◆ What this task involves:
Check the entries below for lines with "BUTTON"; report only how many there are.

╭─ Source data

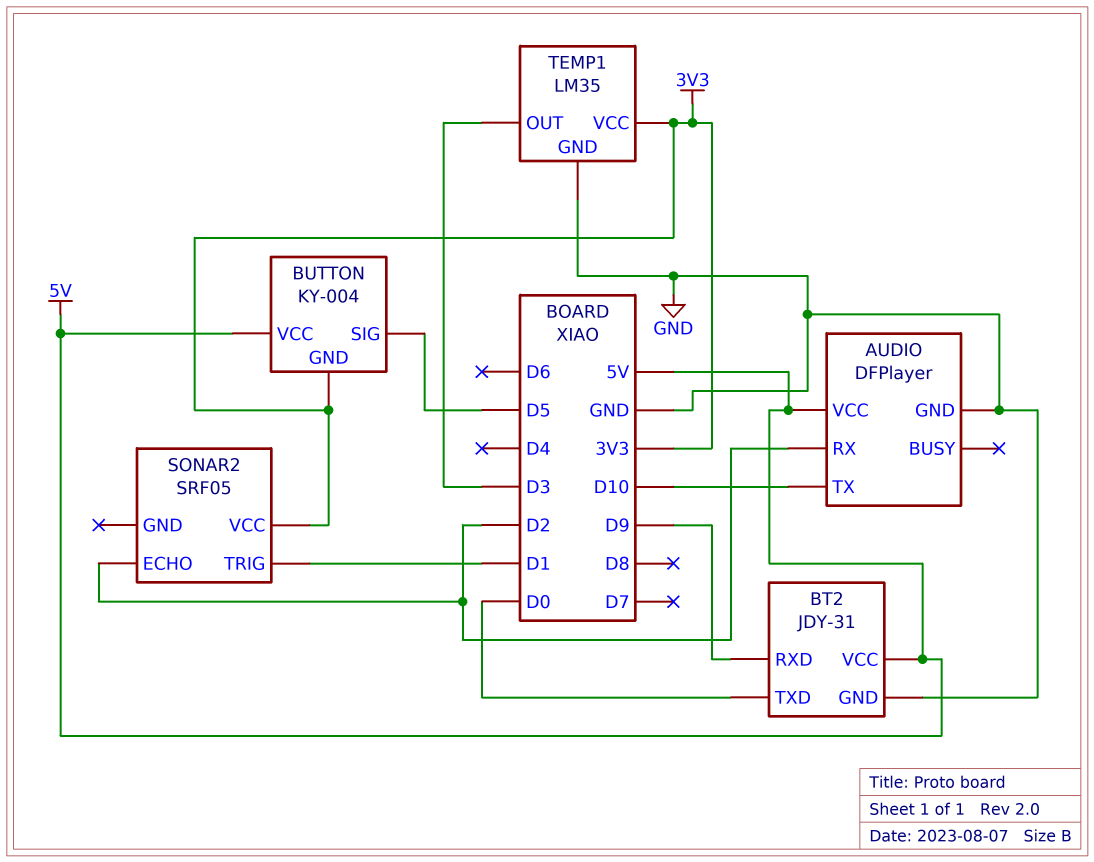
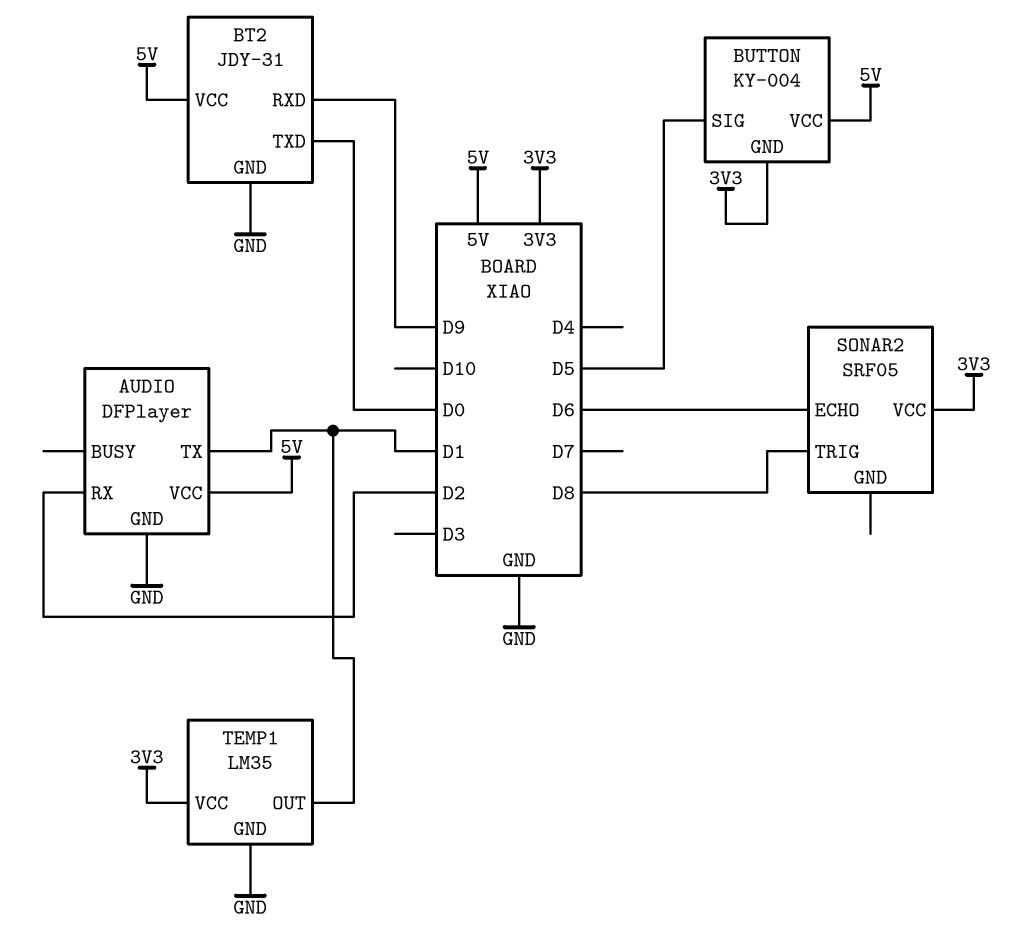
AUDIO pin TX: D10 -> D1
SONAR2 pin ECHO: D2 -> D6
SONAR2 pin TRIG: D1 -> D8
TEMP1 pin OUT: D3 -> D1

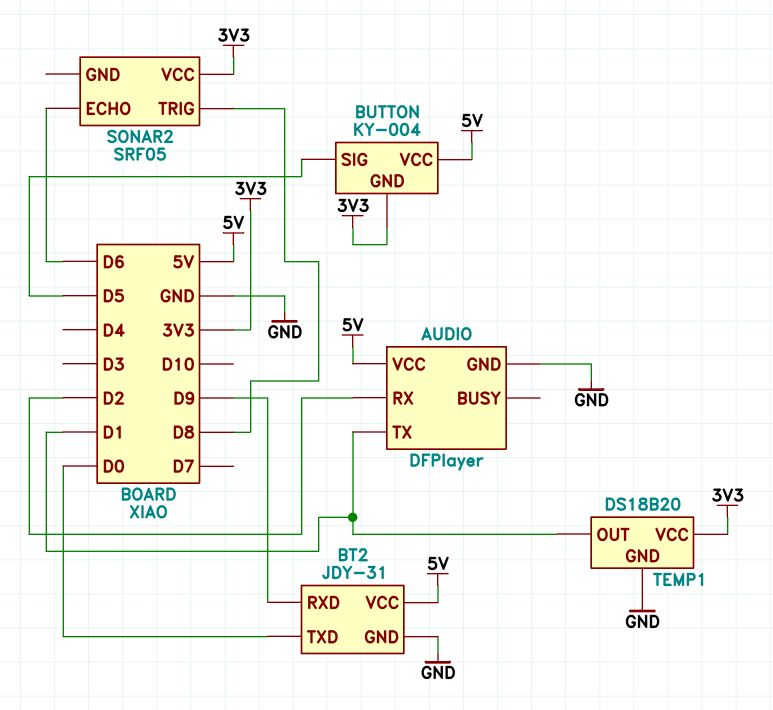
TEMP1: LM35 -> DS18B20

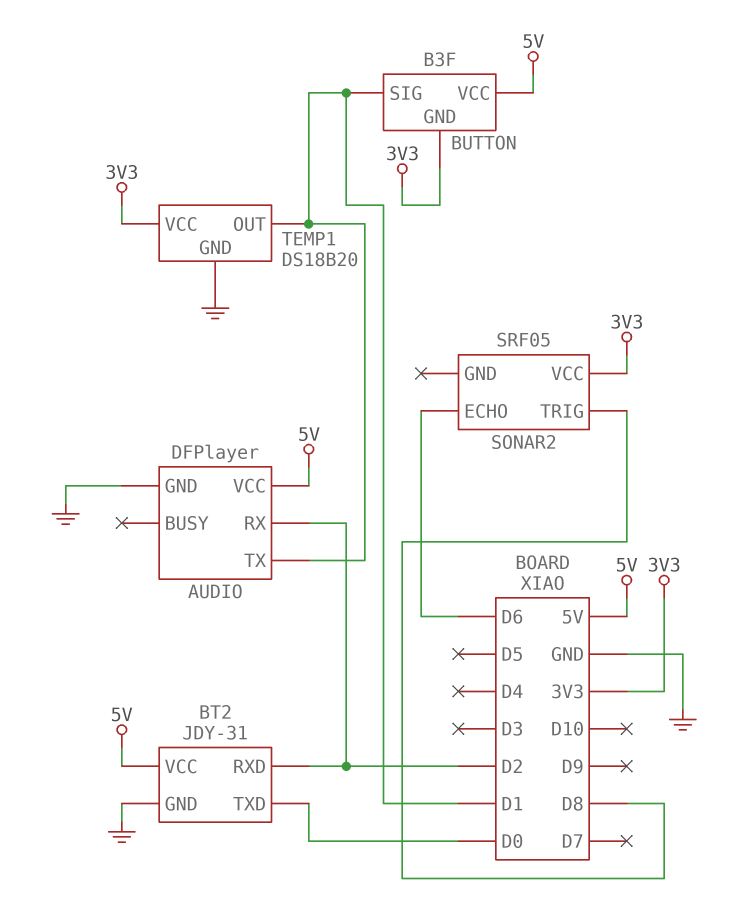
BT2 pin RXD: D9 -> D2
BUTTON: KY-004 -> B3F
BUTTON pin SIG: D5 -> D1

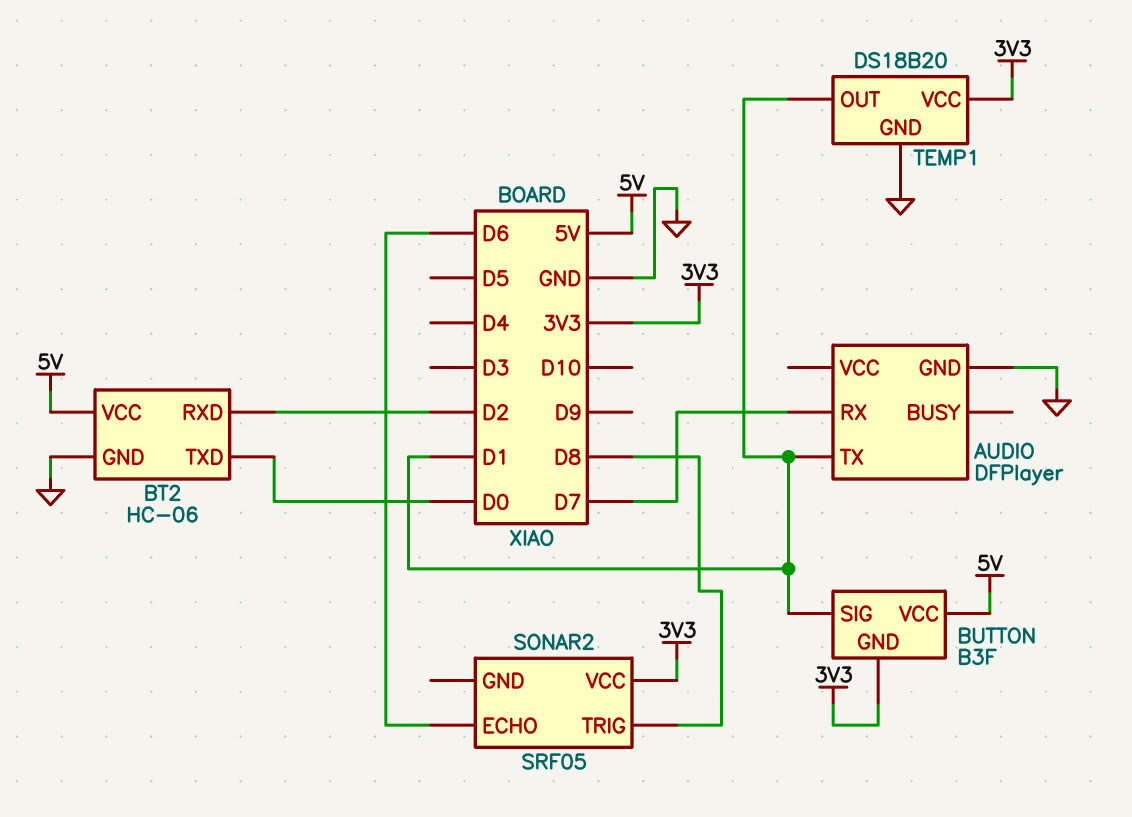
AUDIO pin RX: D2 -> D7
AUDIO pin VCC: 5V -> none
BT2: JDY-31 -> HC-06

╰─

◆ Task response:
2